- Brief -
The complete listing goes into the output exactly, without its pictures.

- Provided records -
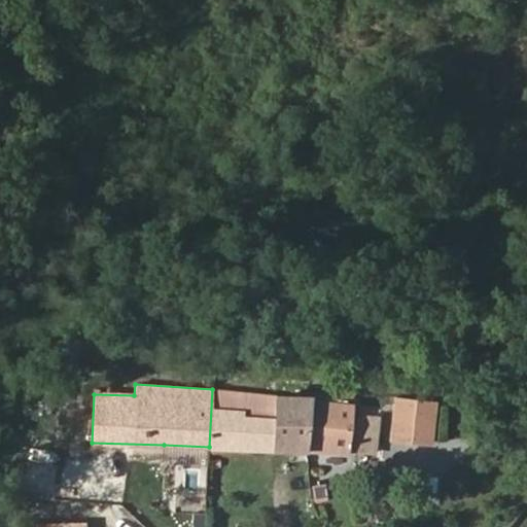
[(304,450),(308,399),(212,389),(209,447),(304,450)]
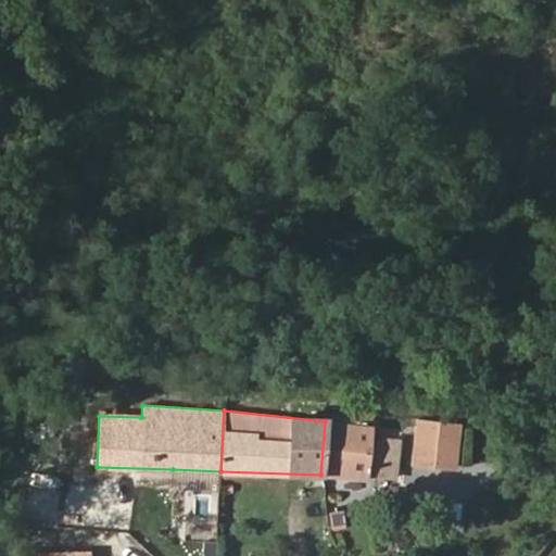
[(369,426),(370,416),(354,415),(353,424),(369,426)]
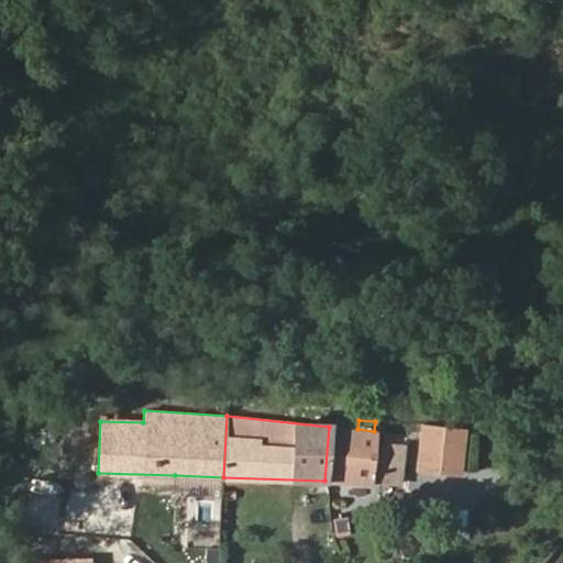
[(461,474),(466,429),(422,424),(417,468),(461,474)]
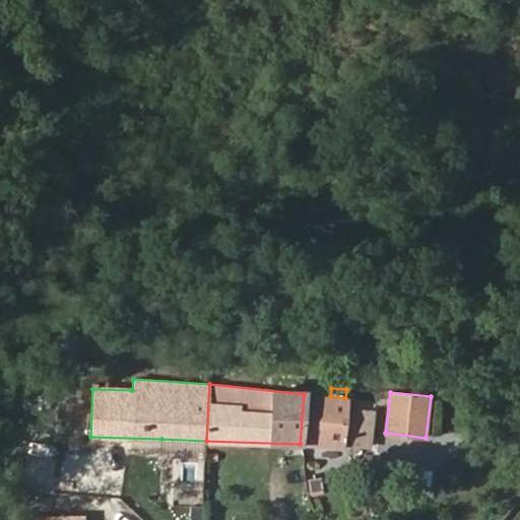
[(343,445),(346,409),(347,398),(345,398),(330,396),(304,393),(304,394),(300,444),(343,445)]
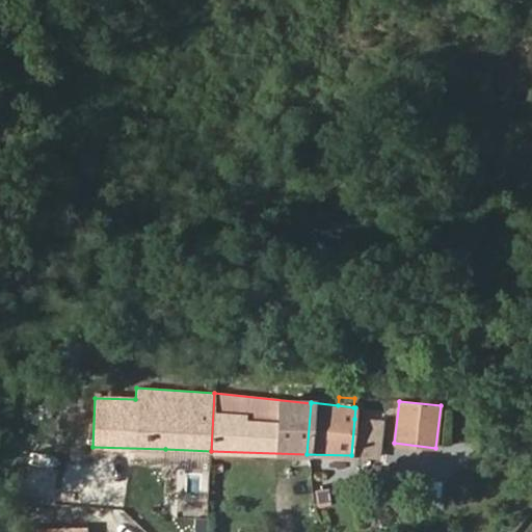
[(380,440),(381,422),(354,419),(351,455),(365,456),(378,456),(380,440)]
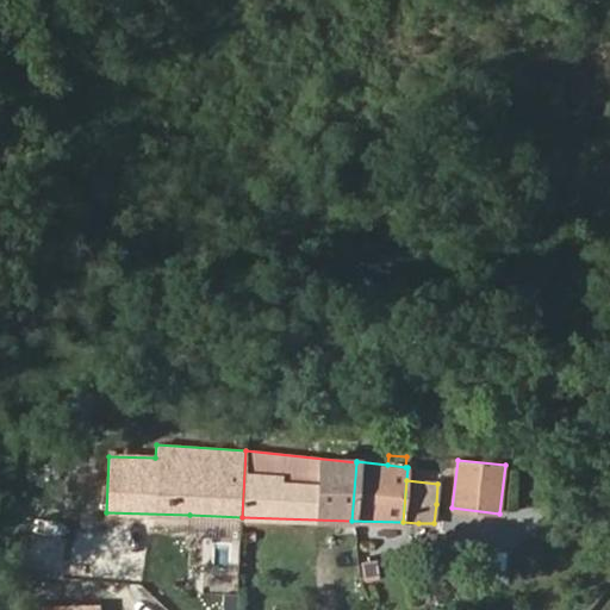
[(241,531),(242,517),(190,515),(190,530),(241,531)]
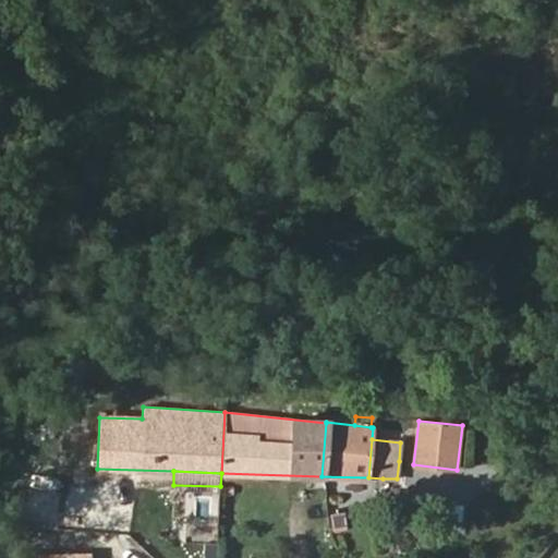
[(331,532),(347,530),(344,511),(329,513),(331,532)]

- Finished task -
[(304,450),(308,399),(212,389),(209,447),(304,450)]
[(369,426),(370,416),(354,415),(353,424),(369,426)]
[(461,474),(466,429),(422,424),(417,468),(461,474)]
[(343,445),(346,409),(347,398),(345,398),(330,396),(304,393),(304,394),(300,444),(343,445)]
[(380,440),(381,422),(354,419),(351,455),(365,456),(378,456),(380,440)]
[(241,531),(242,517),(190,515),(190,530),(241,531)]
[(331,532),(347,530),(344,511),(329,513),(331,532)]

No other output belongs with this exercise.